Requirement
From the first line to the last, output the data exactly as it stands, minus its pictures.

Provided material
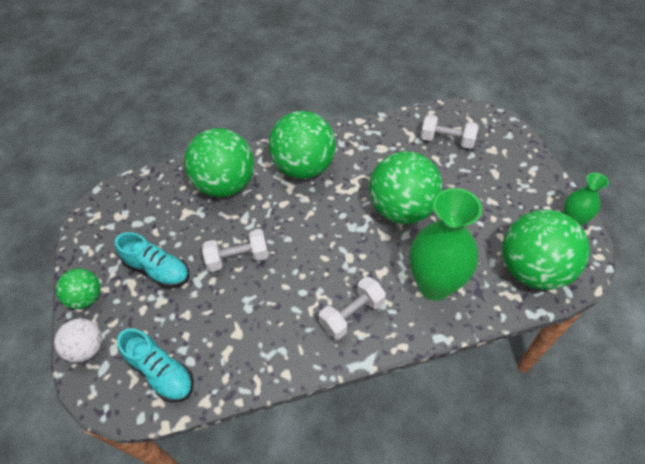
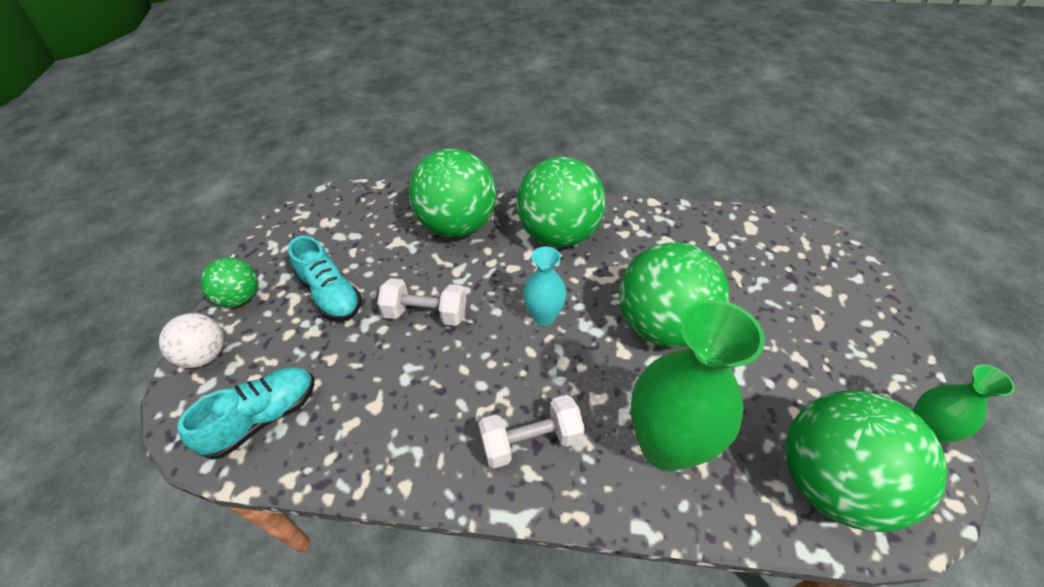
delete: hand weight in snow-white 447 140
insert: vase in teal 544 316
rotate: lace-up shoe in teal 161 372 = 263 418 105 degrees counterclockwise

Response to this task
delete: hand weight in snow-white 447 140
insert: vase in teal 544 316
rotate: lace-up shoe in teal 161 372 = 263 418 105 degrees counterclockwise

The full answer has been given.